++++ Data for review ++++

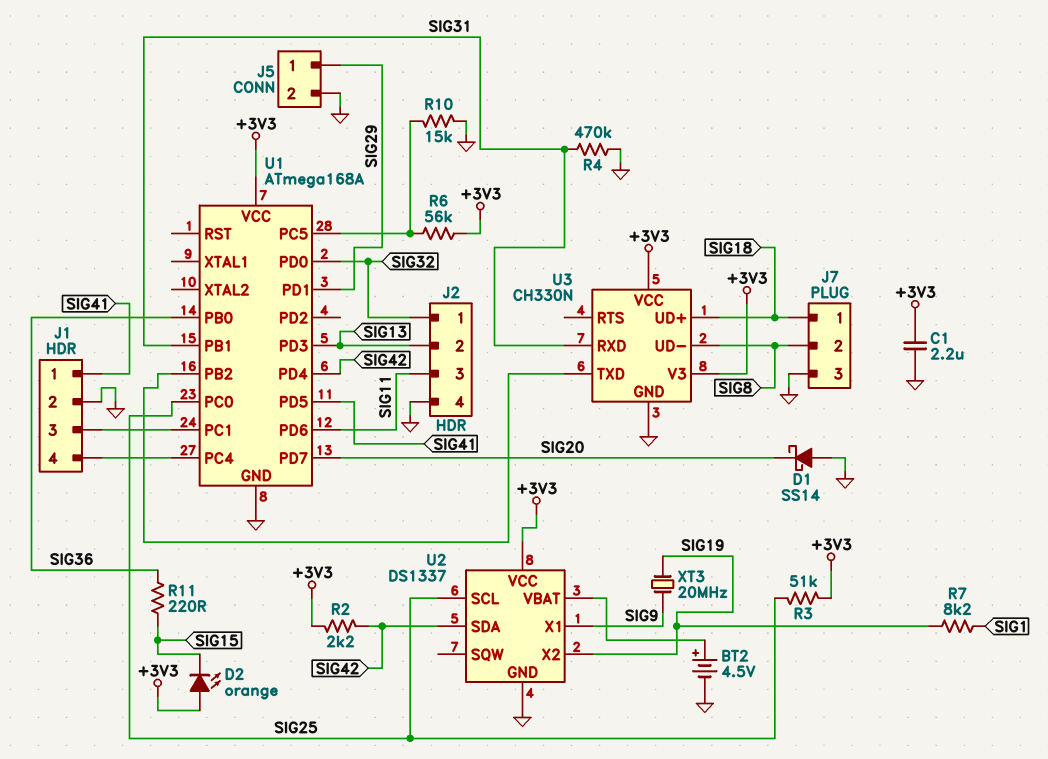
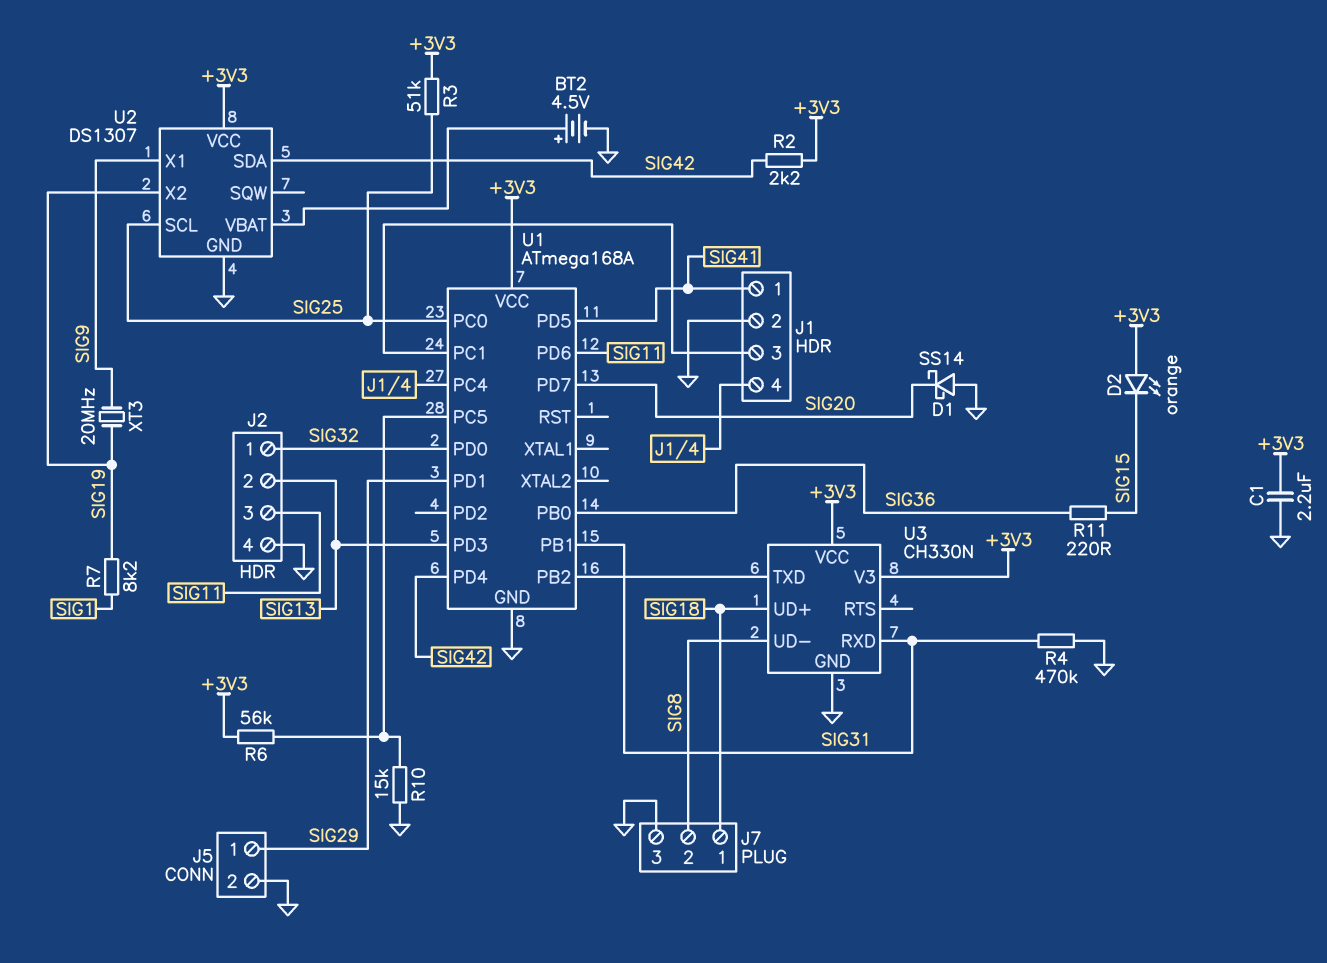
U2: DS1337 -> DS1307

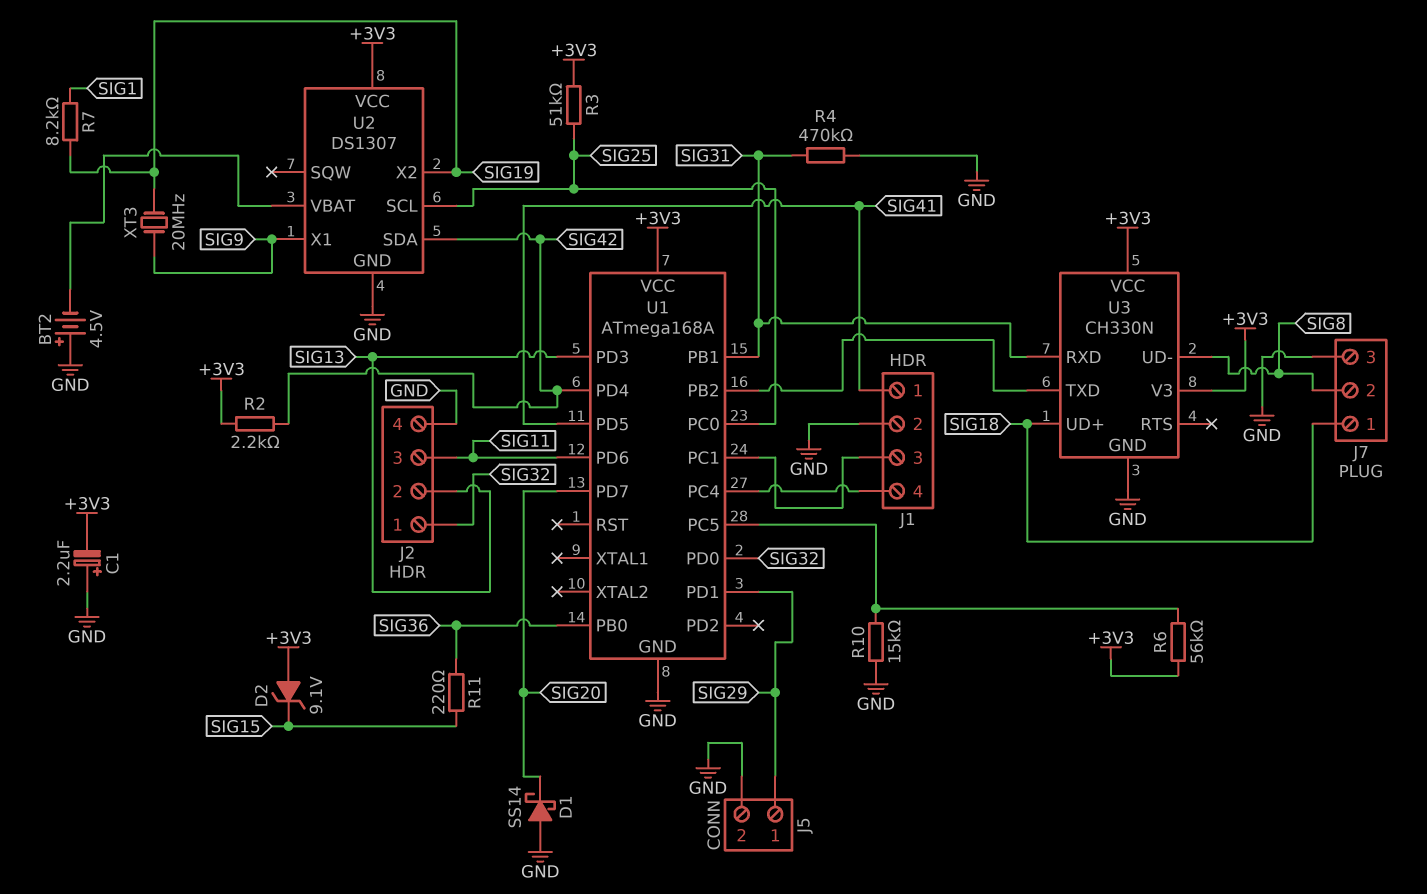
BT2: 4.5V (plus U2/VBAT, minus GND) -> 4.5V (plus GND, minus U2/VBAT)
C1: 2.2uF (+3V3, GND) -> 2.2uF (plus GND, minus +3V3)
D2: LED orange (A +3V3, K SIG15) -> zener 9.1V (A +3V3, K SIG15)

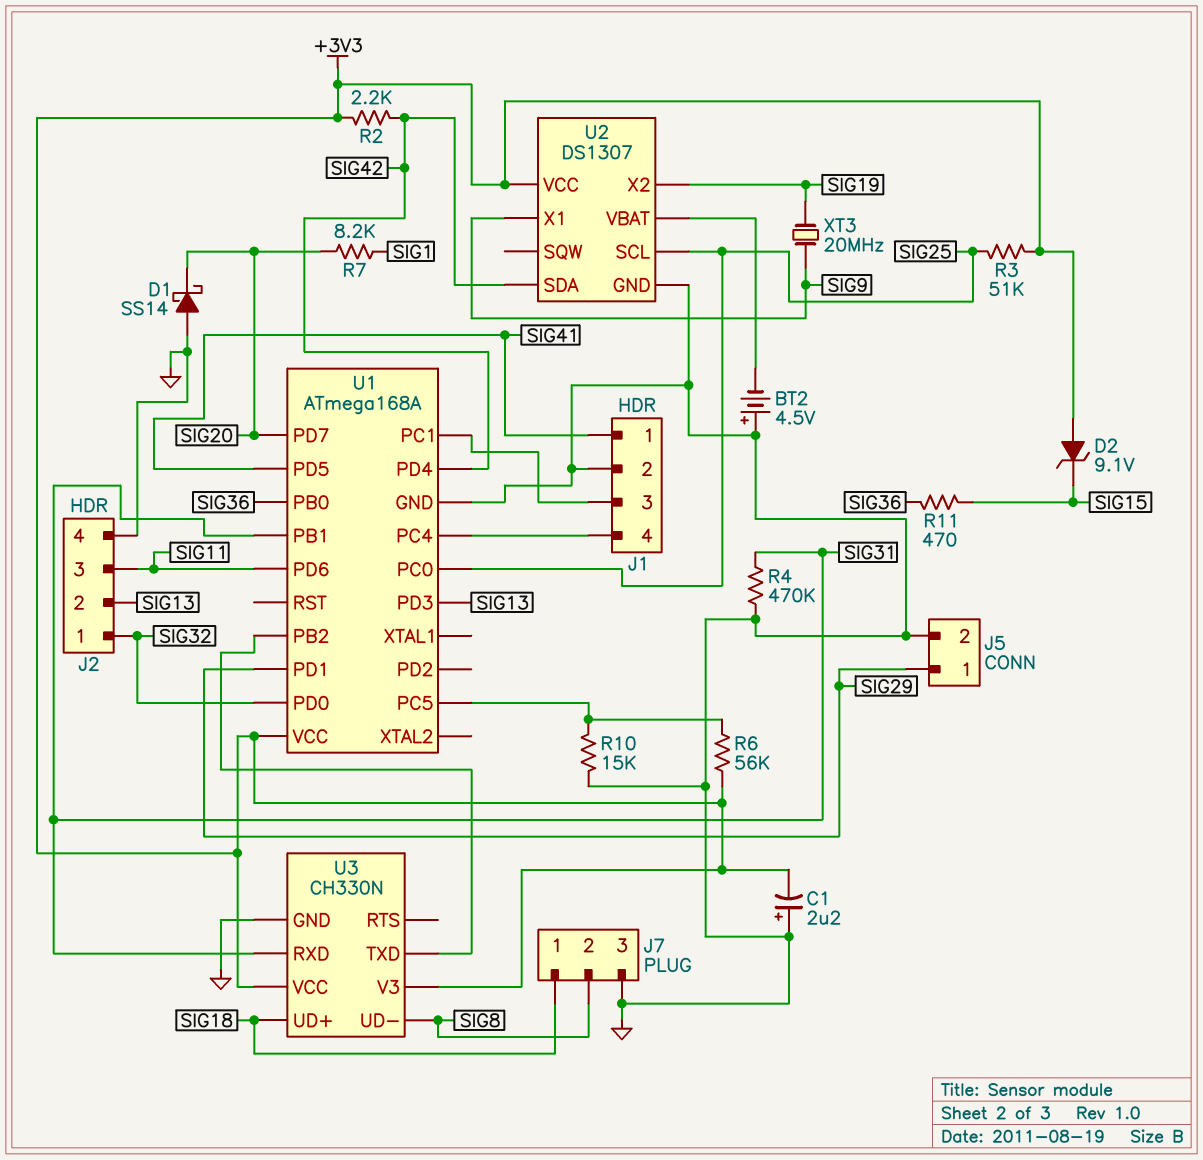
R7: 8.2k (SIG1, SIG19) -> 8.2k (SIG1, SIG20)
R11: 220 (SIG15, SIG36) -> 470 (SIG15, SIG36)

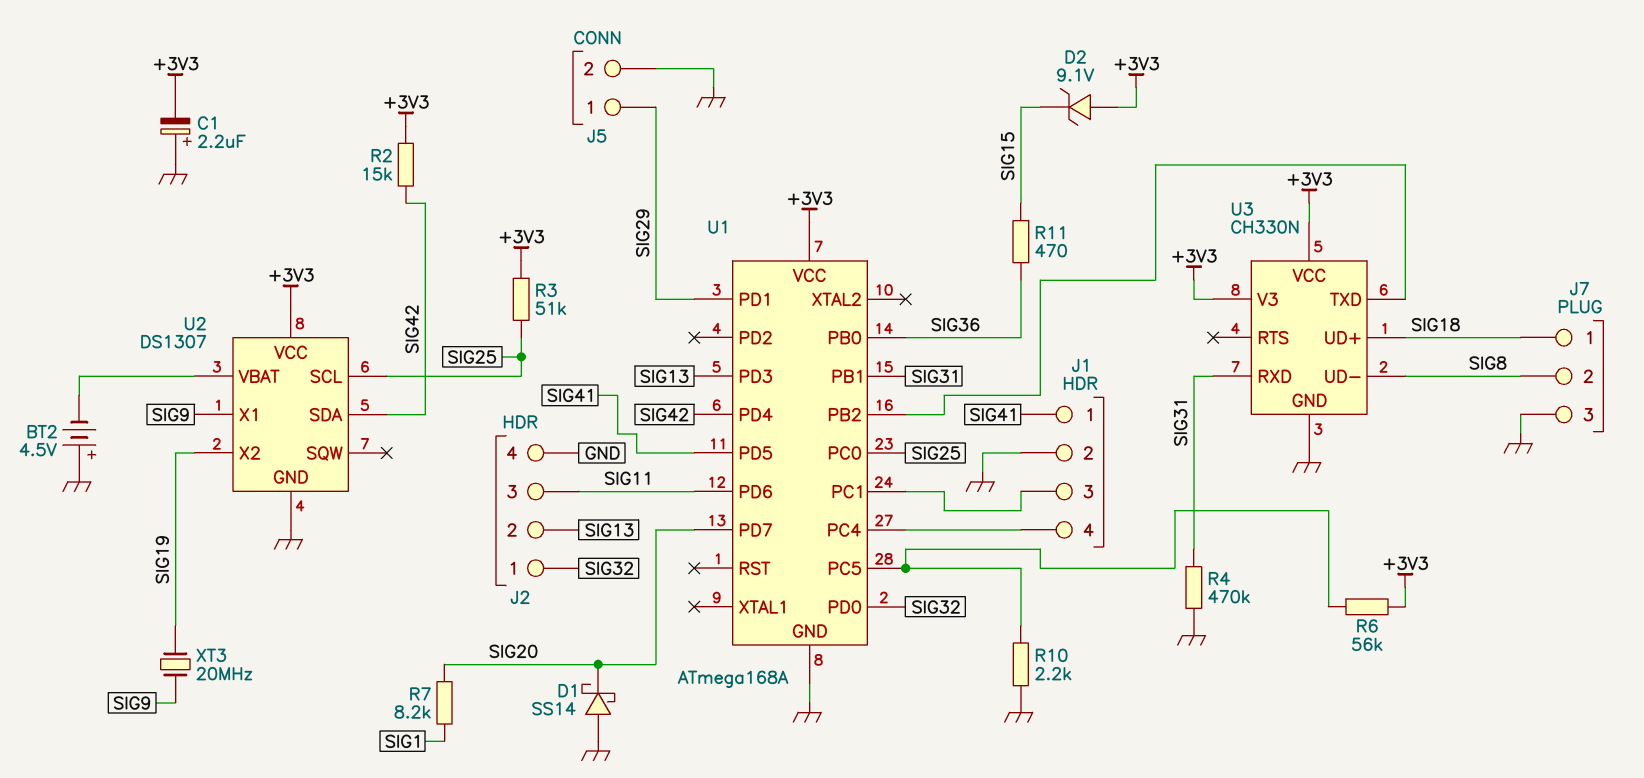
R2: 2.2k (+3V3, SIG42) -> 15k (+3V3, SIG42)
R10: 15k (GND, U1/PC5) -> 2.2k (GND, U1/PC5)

++++

* [Assigned task]: The expected output is the full material above, word for word, without pictures.

* [Task output]:
U2: DS1337 -> DS1307

BT2: 4.5V (plus U2/VBAT, minus GND) -> 4.5V (plus GND, minus U2/VBAT)
C1: 2.2uF (+3V3, GND) -> 2.2uF (plus GND, minus +3V3)
D2: LED orange (A +3V3, K SIG15) -> zener 9.1V (A +3V3, K SIG15)

R7: 8.2k (SIG1, SIG19) -> 8.2k (SIG1, SIG20)
R11: 220 (SIG15, SIG36) -> 470 (SIG15, SIG36)

R2: 2.2k (+3V3, SIG42) -> 15k (+3V3, SIG42)
R10: 15k (GND, U1/PC5) -> 2.2k (GND, U1/PC5)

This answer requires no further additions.